What to produce -
Restate verbatim the span of lines below between the line with "(460, 320) = (435, 145): pink bottle -> none" and the line with "(704, 481) = (478, 340): red", including those two lines, and only that span.

Input material -
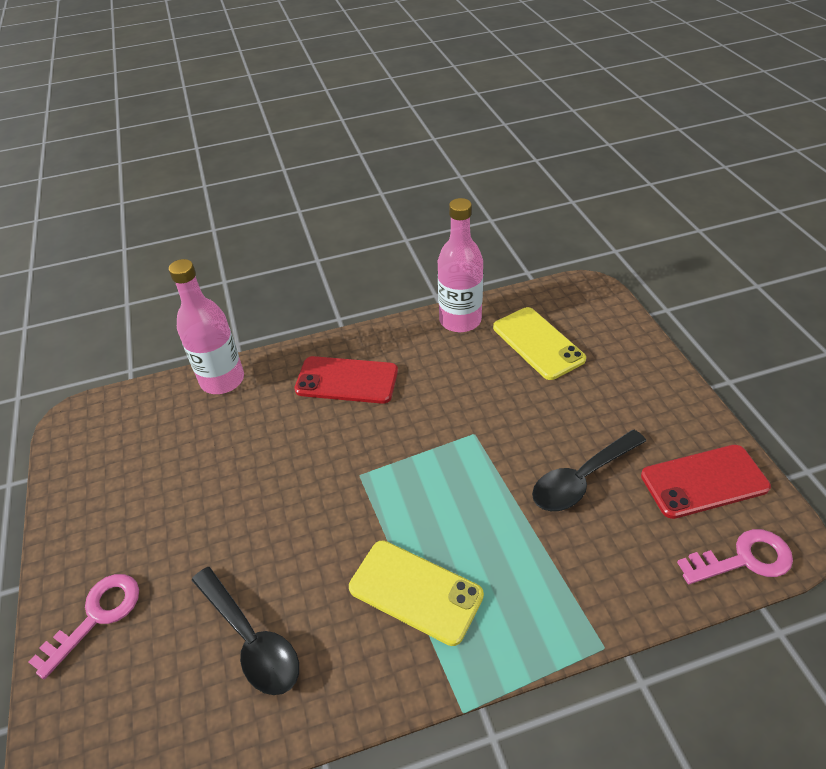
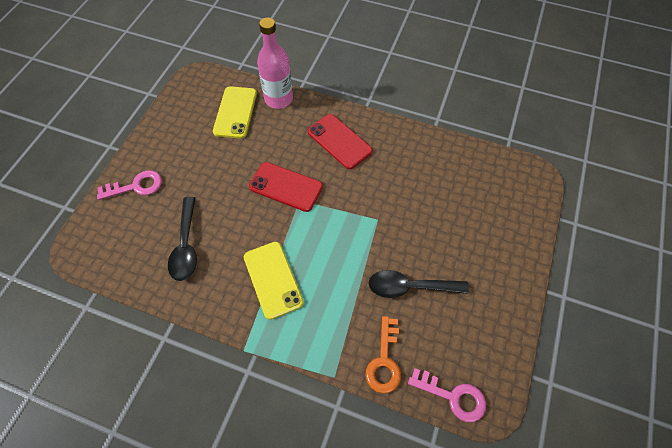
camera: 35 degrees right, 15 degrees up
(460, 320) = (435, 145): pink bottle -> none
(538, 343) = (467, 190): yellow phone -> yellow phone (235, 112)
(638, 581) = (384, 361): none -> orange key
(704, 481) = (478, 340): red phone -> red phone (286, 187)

---

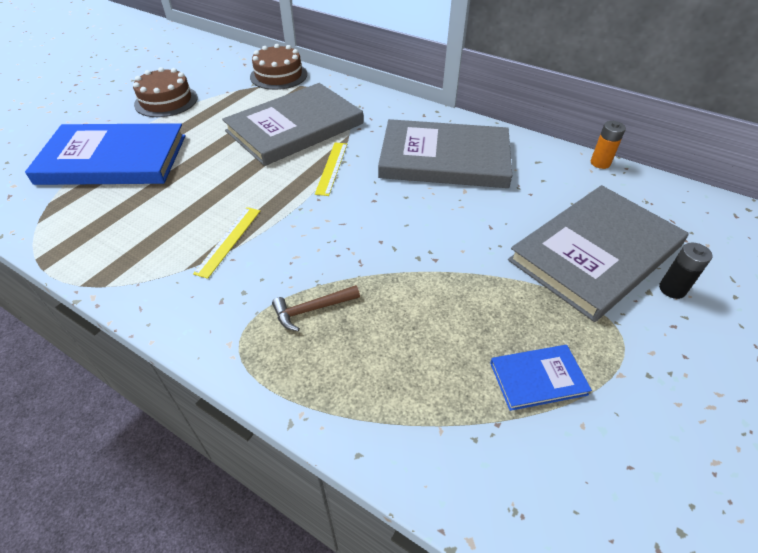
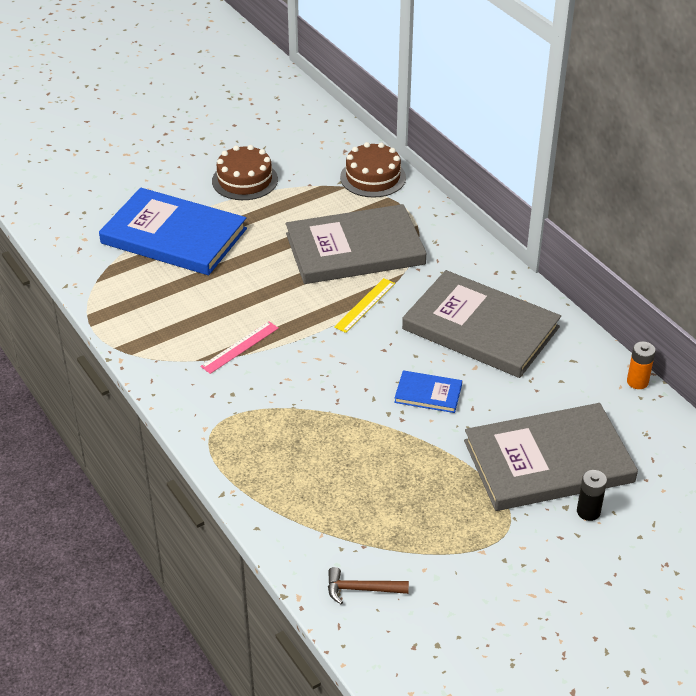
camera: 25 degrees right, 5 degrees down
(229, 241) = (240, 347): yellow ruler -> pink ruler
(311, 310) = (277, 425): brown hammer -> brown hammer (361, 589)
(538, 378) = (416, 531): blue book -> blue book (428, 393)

Answer to this problem -
(460, 320) = (435, 145): pink bottle -> none
(538, 343) = (467, 190): yellow phone -> yellow phone (235, 112)
(638, 581) = (384, 361): none -> orange key
(704, 481) = (478, 340): red phone -> red phone (286, 187)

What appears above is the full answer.